Supplied material section start

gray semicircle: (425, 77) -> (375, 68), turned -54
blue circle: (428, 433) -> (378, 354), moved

Supplied material section end
Supplied material section start

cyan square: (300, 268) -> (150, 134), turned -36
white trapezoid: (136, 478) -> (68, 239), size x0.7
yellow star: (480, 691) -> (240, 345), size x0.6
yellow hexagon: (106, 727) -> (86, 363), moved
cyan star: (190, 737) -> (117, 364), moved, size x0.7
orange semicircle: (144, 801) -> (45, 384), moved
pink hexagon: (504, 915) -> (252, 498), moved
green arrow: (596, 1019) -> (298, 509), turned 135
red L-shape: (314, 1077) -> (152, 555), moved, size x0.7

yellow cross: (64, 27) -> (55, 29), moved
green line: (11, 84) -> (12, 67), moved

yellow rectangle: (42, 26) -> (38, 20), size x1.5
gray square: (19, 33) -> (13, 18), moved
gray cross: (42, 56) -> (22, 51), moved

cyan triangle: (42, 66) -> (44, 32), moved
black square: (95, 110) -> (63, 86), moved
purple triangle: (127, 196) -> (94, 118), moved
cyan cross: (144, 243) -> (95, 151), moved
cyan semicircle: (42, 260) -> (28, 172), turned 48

Supplied material section end
Supplied material section start

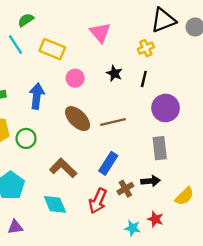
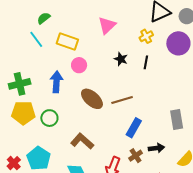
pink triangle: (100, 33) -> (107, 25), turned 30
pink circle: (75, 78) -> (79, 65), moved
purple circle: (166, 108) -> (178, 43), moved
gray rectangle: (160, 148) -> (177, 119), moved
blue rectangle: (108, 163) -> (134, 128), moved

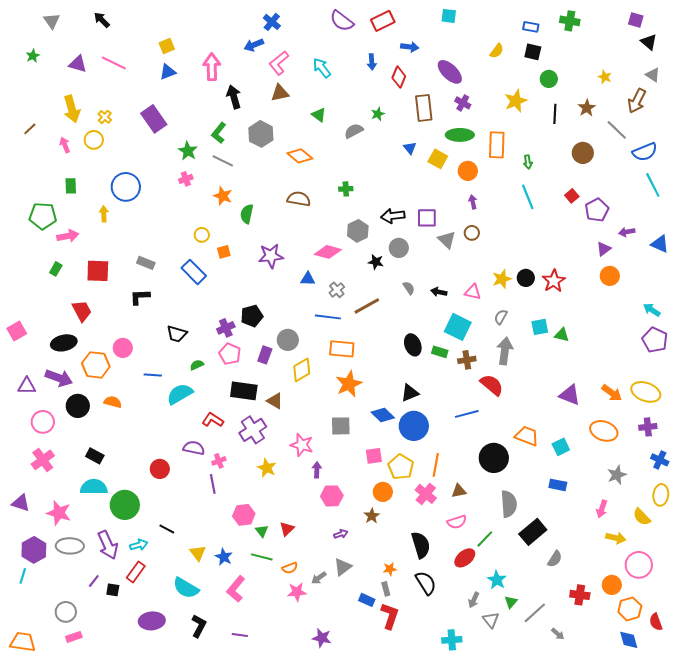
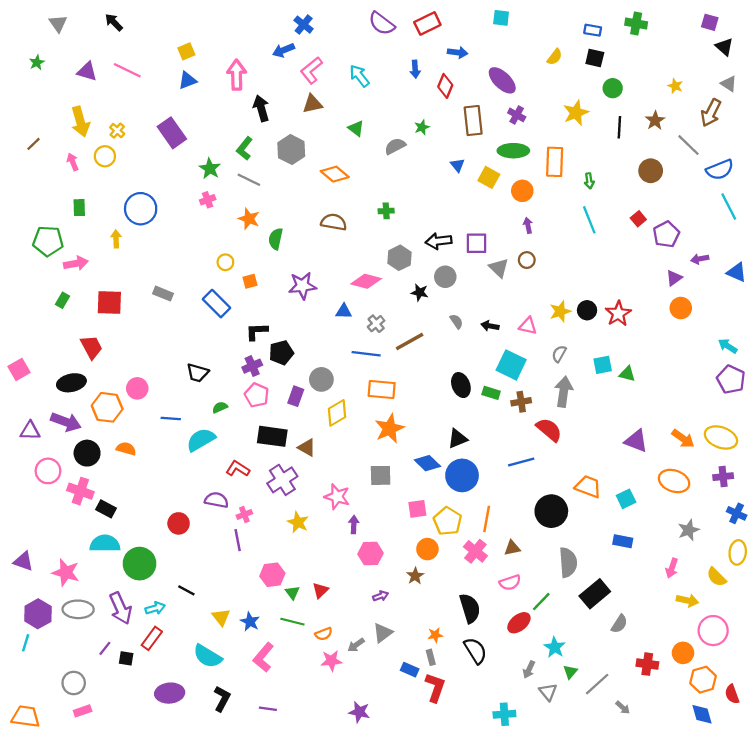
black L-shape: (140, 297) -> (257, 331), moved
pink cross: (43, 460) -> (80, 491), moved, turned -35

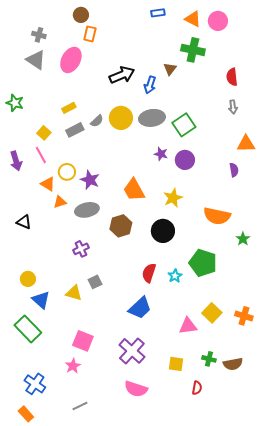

Supplied material section end

Copy range, inclusive: the line holding "pink hexagon: (504, 915) -> (252, 498), moved" to the line holding "cyan semicircle: (42, 260)". Reproduce exactly those lines of the records above and no others.

pink hexagon: (504, 915) -> (252, 498), moved
green arrow: (596, 1019) -> (298, 509), turned 135
red L-shape: (314, 1077) -> (152, 555), moved, size x0.7

yellow cross: (64, 27) -> (55, 29), moved
green line: (11, 84) -> (12, 67), moved

yellow rectangle: (42, 26) -> (38, 20), size x1.5
gray square: (19, 33) -> (13, 18), moved
gray cross: (42, 56) -> (22, 51), moved

cyan triangle: (42, 66) -> (44, 32), moved
black square: (95, 110) -> (63, 86), moved
purple triangle: (127, 196) -> (94, 118), moved
cyan cross: (144, 243) -> (95, 151), moved
cyan semicircle: (42, 260) -> (28, 172), turned 48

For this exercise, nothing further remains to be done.